◆ Task brief
What this exercise needs is every entry restated as written, with no pictures.

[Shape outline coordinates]
————

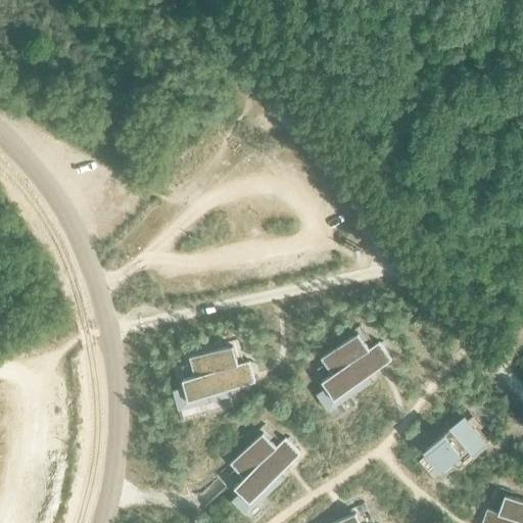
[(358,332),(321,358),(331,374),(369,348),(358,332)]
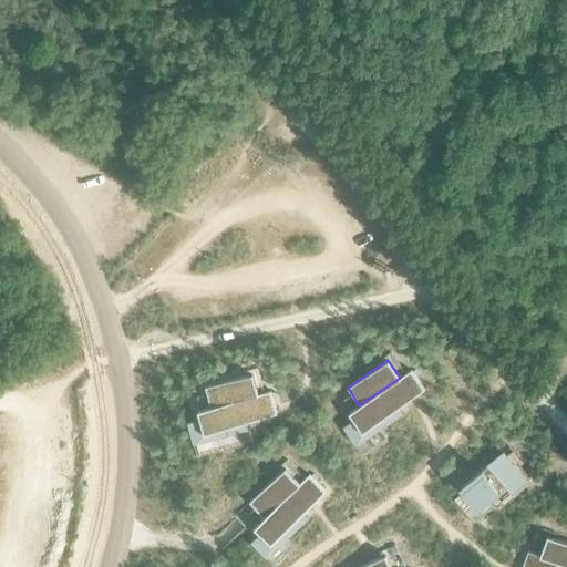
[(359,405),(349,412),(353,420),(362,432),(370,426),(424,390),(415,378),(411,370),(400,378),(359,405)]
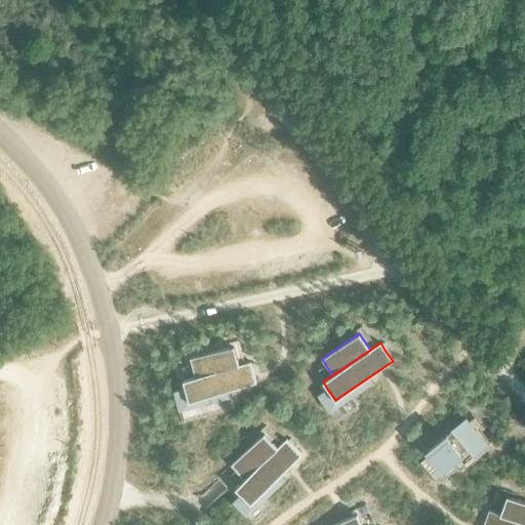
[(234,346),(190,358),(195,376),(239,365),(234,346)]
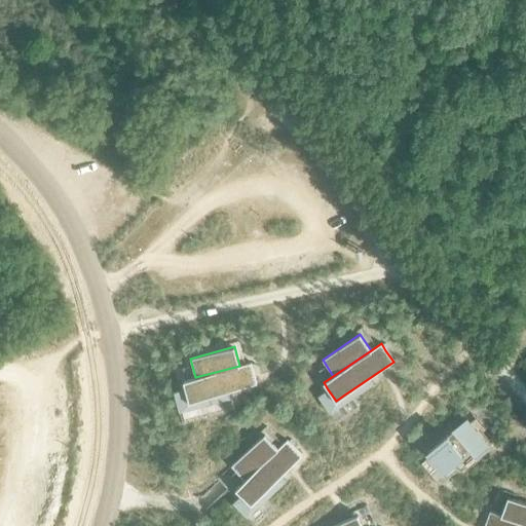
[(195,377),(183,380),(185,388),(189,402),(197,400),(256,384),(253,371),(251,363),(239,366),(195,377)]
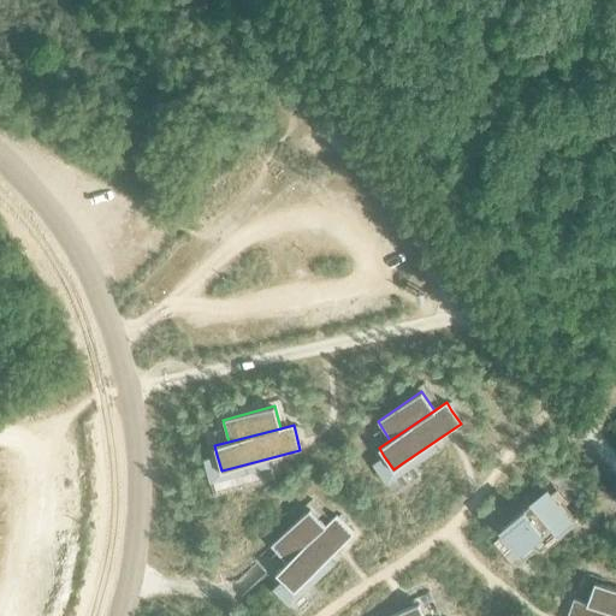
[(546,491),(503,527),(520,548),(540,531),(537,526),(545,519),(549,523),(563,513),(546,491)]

————

◆ Response to this task
[(358,332),(321,358),(331,374),(369,348),(358,332)]
[(359,405),(349,412),(353,420),(362,432),(370,426),(424,390),(415,378),(411,370),(400,378),(359,405)]
[(234,346),(190,358),(195,376),(239,365),(234,346)]
[(195,377),(183,380),(185,388),(189,402),(197,400),(256,384),(253,371),(251,363),(239,366),(195,377)]
[(546,491),(503,527),(520,548),(540,531),(537,526),(545,519),(549,523),(563,513),(546,491)]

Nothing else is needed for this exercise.